## WHAT IS EXPECTED
Leaving the pictures aside, restate all of the data exactly.

## DATASET CONTENT
- Opening Delimiter -
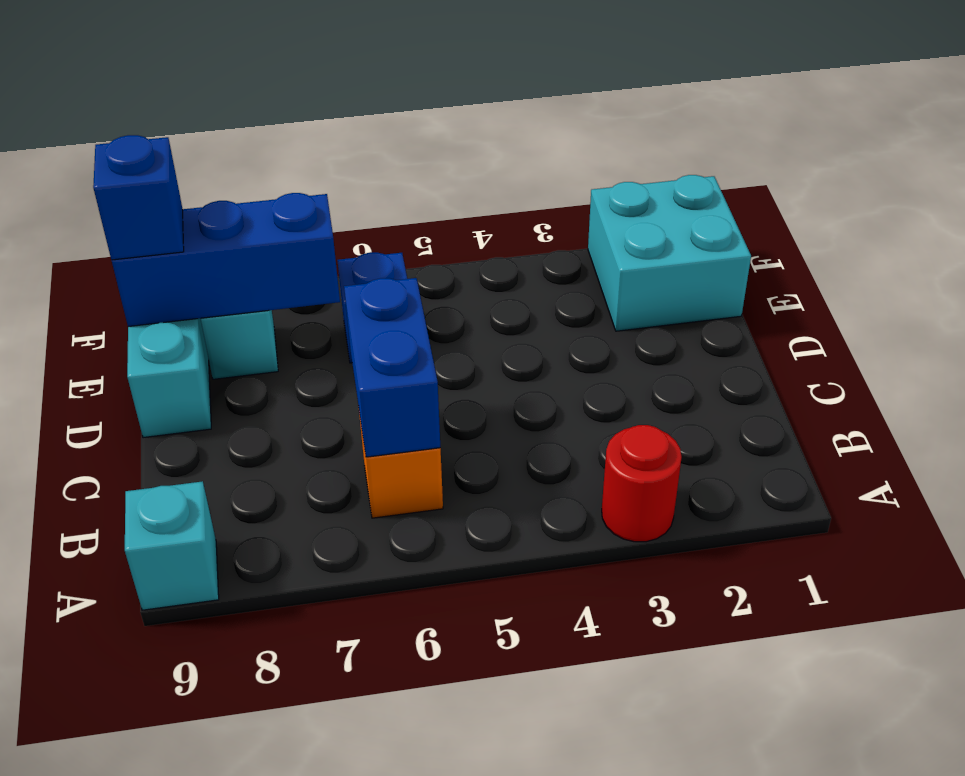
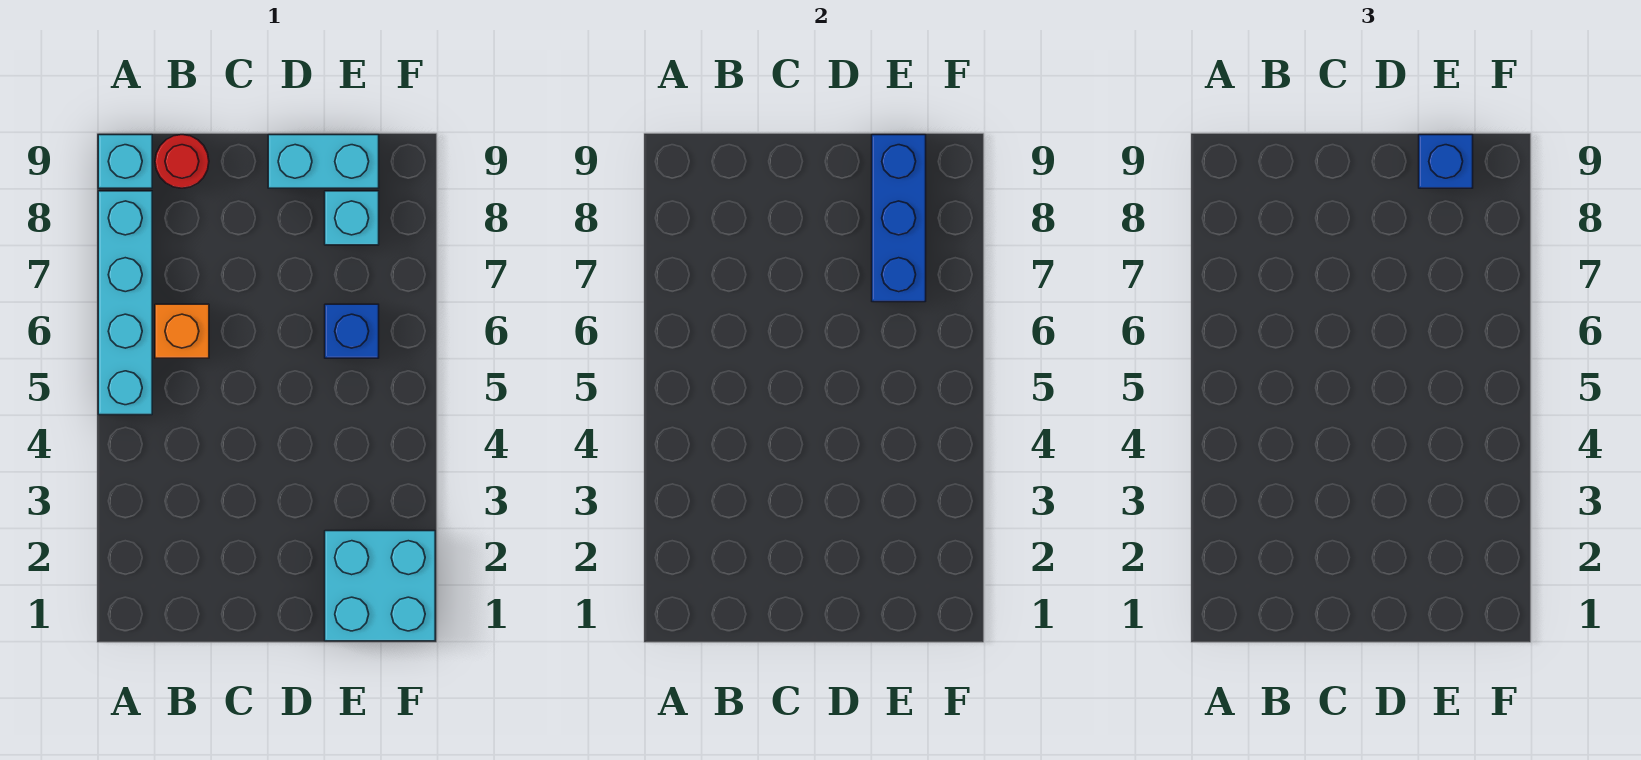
red round brick A3 level 1 -> red round brick B9 level 1
none -> cyan brick A5:A8 level 1
blue brick B6:C6 level 2 -> none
- Closing Delimiter -
## SOLUTION BELOW
red round brick A3 level 1 -> red round brick B9 level 1
none -> cyan brick A5:A8 level 1
blue brick B6:C6 level 2 -> none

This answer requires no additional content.